**What to do:**
Print exactly the lines from the one that contains "none -> black cone B12 level 1" through the final line of the entries below, both included, and nothing else; omit the pictures.

· · · · · · ·

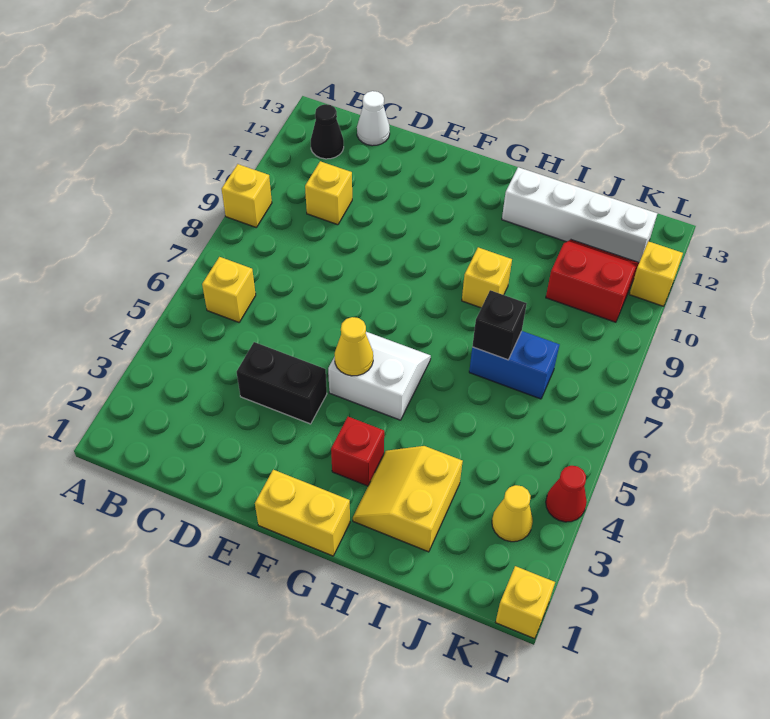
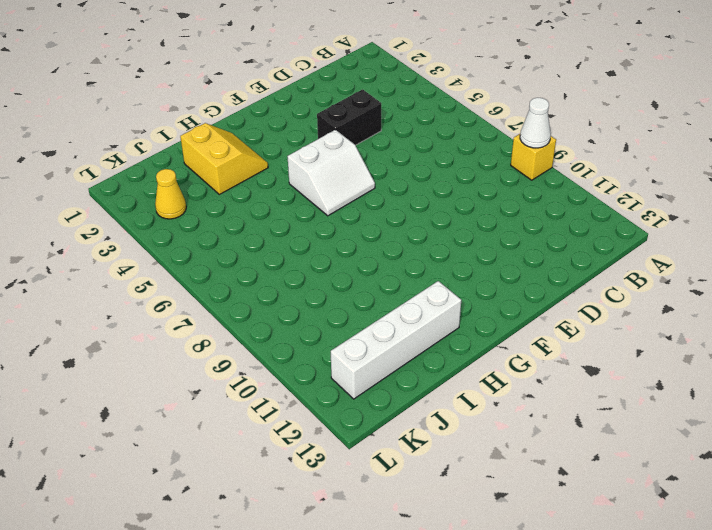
white cone A9 level 2 -> white cone C13 level 1
none -> yellow brick B6 level 1
none -> black cone B12 level 1
none -> yellow brick C10 level 1

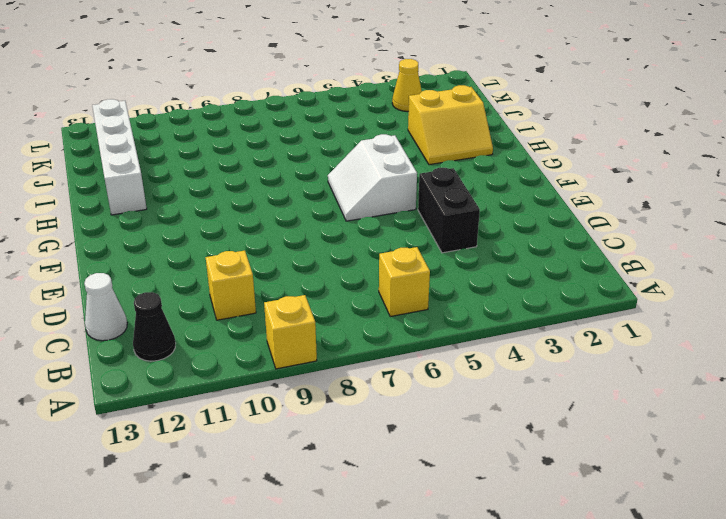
none -> yellow brick F1:G1 level 1
none -> red brick G3 level 1
none -> yellow brick H9 level 1

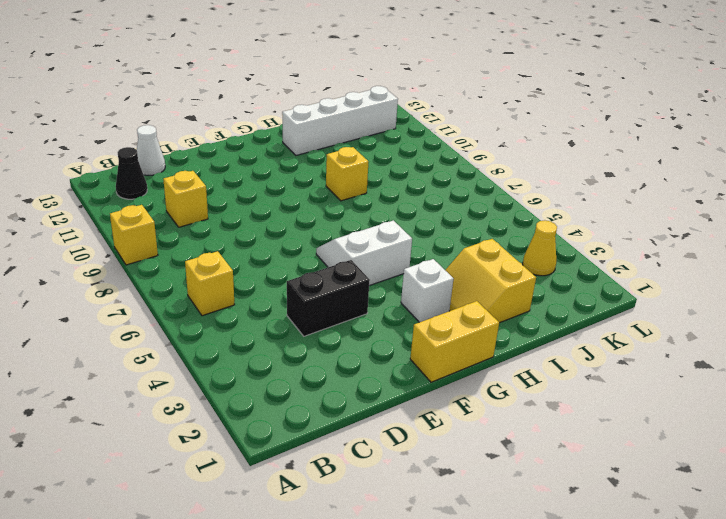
white brick G3 level 1 -> red brick G3 level 1
none -> blue brick I7:J7 level 1
none -> red slope J10:K11 level 1 top 10
none -> yellow brick L1 level 1

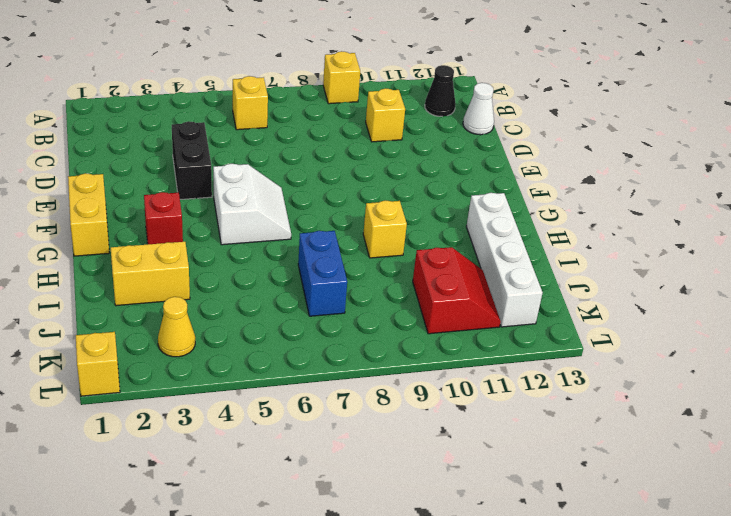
none -> red cone L4 level 1
none -> yellow brick L11 level 1
none -> yellow cone F5 level 2

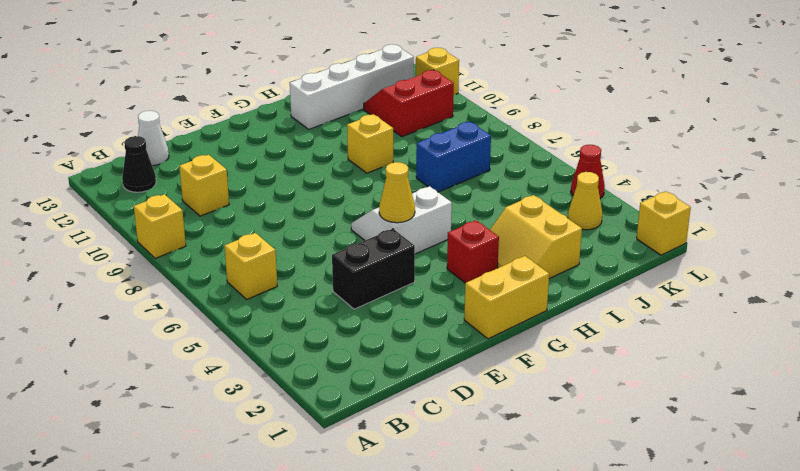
none -> black brick I7 level 2

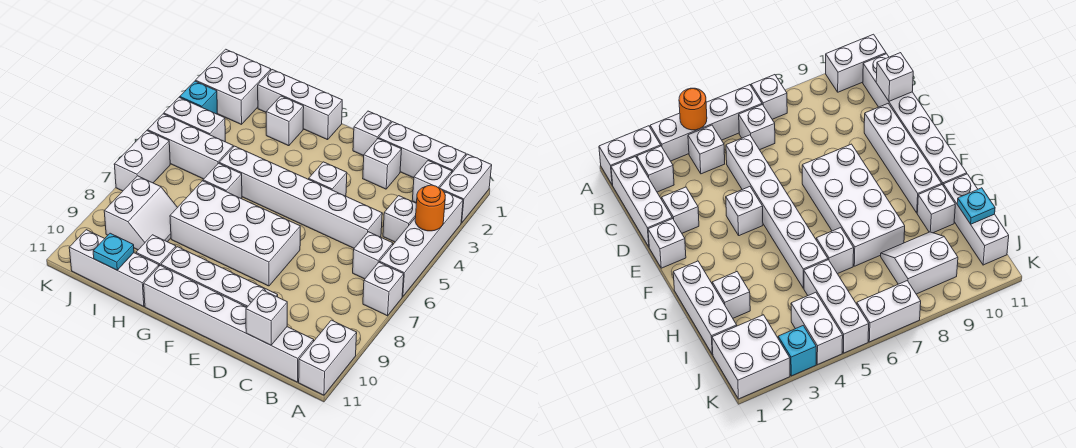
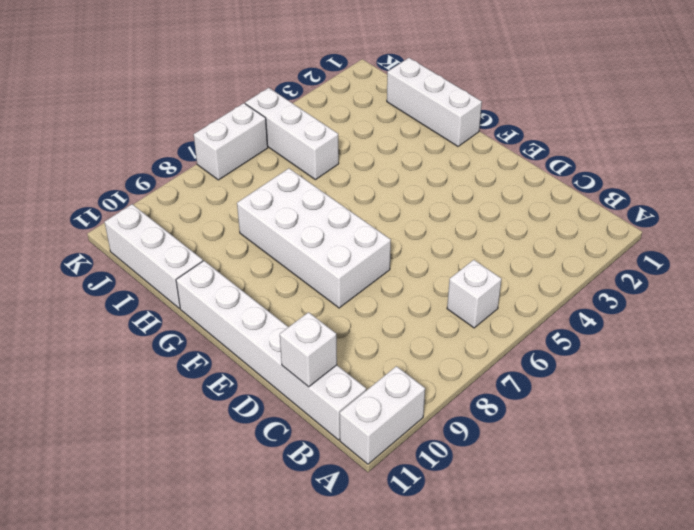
none -> white brick A1:A2 level 1
none -> white brick A3:A6 level 1
none -> white brick A7 level 1

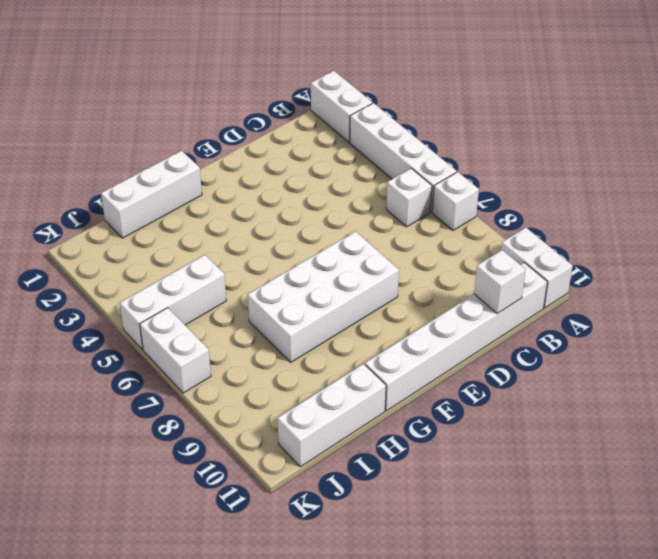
none -> white brick B1:D1 level 1
none -> white brick B2 level 1
none -> white brick B4 level 1

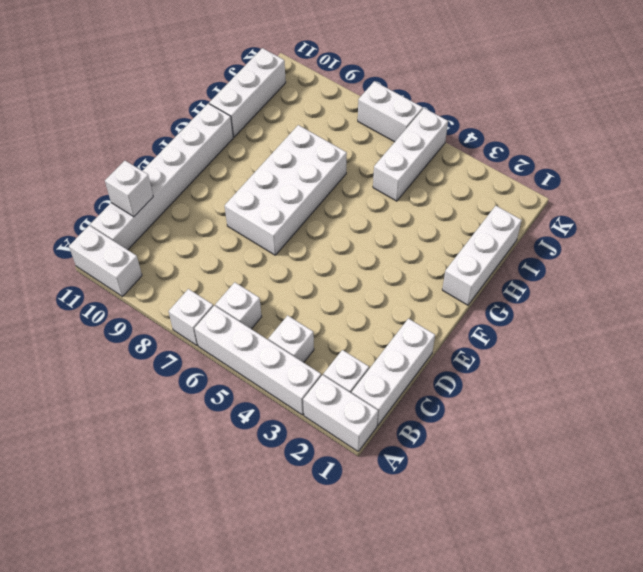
none -> white brick C5:H5 level 1
none -> white brick D2 level 1
none -> white brick D10:G10 level 1

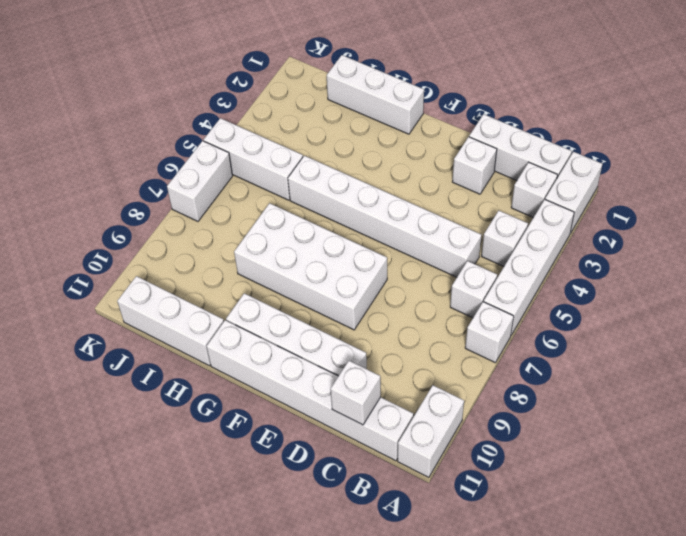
none -> white brick E1 level 1
none -> white brick E4 level 1
none -> white brick H2 level 1

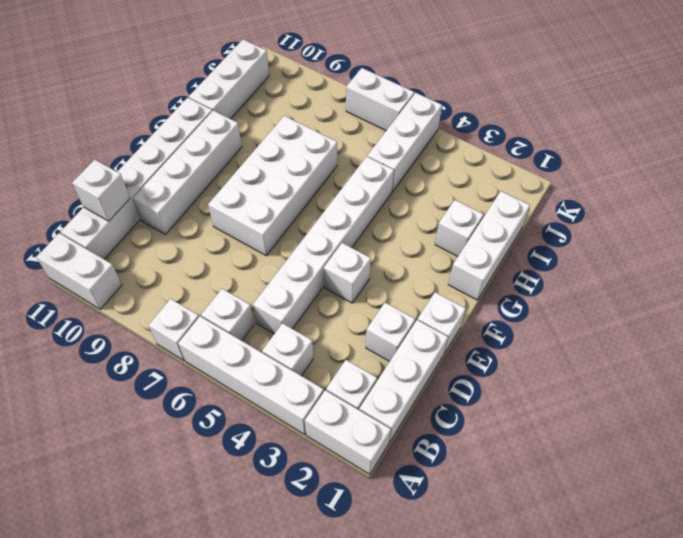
none -> white brick H6 level 1
none -> white brick H10 level 1
none -> white slope I8:J9 level 1 top J

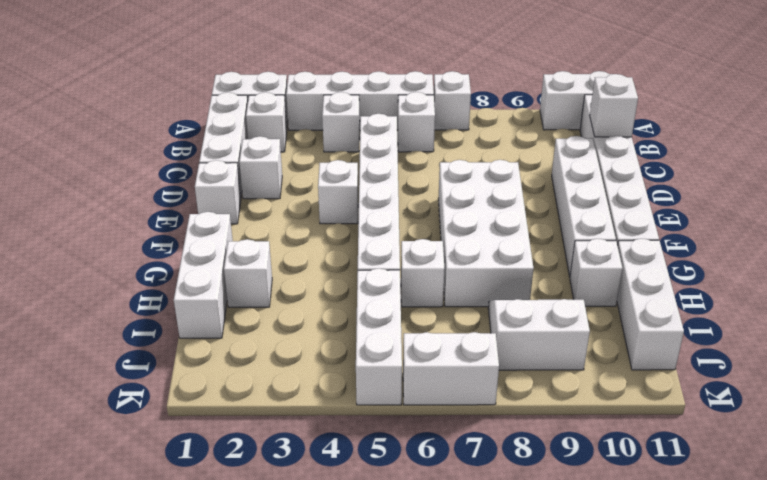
none -> white brick J1:K2 level 1
none -> white brick J4:K4 level 1
none -> cyan brick K3 level 1

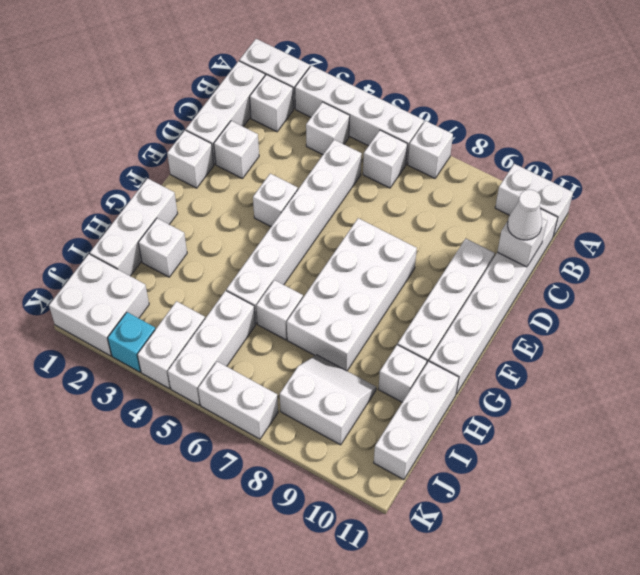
white cone C11 level 3 -> none
none -> orange round brick A4 level 2
none -> cyan plate I11 level 2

· · · · · · ·

**Solution to this task:**
none -> black cone B12 level 1
none -> yellow brick C10 level 1

none -> yellow brick F1:G1 level 1
none -> red brick G3 level 1
none -> yellow brick H9 level 1

white brick G3 level 1 -> red brick G3 level 1
none -> blue brick I7:J7 level 1
none -> red slope J10:K11 level 1 top 10
none -> yellow brick L1 level 1

none -> red cone L4 level 1
none -> yellow brick L11 level 1
none -> yellow cone F5 level 2

none -> black brick I7 level 2

none -> white brick A1:A2 level 1
none -> white brick A3:A6 level 1
none -> white brick A7 level 1

none -> white brick B1:D1 level 1
none -> white brick B2 level 1
none -> white brick B4 level 1

none -> white brick C5:H5 level 1
none -> white brick D2 level 1
none -> white brick D10:G10 level 1

none -> white brick E1 level 1
none -> white brick E4 level 1
none -> white brick H2 level 1

none -> white brick H6 level 1
none -> white brick H10 level 1
none -> white slope I8:J9 level 1 top J

none -> white brick J1:K2 level 1
none -> white brick J4:K4 level 1
none -> cyan brick K3 level 1

white cone C11 level 3 -> none
none -> orange round brick A4 level 2
none -> cyan plate I11 level 2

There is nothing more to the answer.